# Written task
Read the listing below and copy out each line where the word "yellow" occurs.

# Entries provided
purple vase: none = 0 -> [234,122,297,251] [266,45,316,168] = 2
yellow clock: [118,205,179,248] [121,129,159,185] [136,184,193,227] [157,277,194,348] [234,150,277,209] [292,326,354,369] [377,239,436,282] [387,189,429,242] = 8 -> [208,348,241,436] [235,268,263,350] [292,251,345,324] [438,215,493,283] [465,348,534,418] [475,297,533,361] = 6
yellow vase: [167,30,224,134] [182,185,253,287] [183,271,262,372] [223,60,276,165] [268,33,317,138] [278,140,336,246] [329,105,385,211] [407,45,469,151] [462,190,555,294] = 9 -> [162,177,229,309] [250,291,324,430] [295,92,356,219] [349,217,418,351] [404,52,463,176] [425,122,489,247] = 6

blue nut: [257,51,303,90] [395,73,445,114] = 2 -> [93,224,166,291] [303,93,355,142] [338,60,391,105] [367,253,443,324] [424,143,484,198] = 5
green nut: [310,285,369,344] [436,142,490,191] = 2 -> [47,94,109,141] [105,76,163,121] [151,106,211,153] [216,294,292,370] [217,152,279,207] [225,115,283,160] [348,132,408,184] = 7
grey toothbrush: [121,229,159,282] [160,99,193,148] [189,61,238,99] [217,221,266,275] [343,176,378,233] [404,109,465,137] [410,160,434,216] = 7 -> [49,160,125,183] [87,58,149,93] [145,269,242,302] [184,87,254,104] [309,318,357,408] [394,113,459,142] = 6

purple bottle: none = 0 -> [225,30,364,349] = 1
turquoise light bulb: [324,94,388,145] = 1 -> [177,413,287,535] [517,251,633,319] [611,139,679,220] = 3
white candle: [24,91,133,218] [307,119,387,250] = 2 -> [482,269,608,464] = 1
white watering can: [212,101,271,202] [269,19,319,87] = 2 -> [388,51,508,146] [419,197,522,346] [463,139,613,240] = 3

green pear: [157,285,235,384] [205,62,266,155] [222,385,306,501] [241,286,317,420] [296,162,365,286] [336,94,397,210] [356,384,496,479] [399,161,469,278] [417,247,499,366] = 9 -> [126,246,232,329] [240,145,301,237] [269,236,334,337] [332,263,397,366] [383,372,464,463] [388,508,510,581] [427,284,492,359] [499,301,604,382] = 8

# Your response
yellow clock: [118,205,179,248] [121,129,159,185] [136,184,193,227] [157,277,194,348] [234,150,277,209] [292,326,354,369] [377,239,436,282] [387,189,429,242] = 8 -> [208,348,241,436] [235,268,263,350] [292,251,345,324] [438,215,493,283] [465,348,534,418] [475,297,533,361] = 6
yellow vase: [167,30,224,134] [182,185,253,287] [183,271,262,372] [223,60,276,165] [268,33,317,138] [278,140,336,246] [329,105,385,211] [407,45,469,151] [462,190,555,294] = 9 -> [162,177,229,309] [250,291,324,430] [295,92,356,219] [349,217,418,351] [404,52,463,176] [425,122,489,247] = 6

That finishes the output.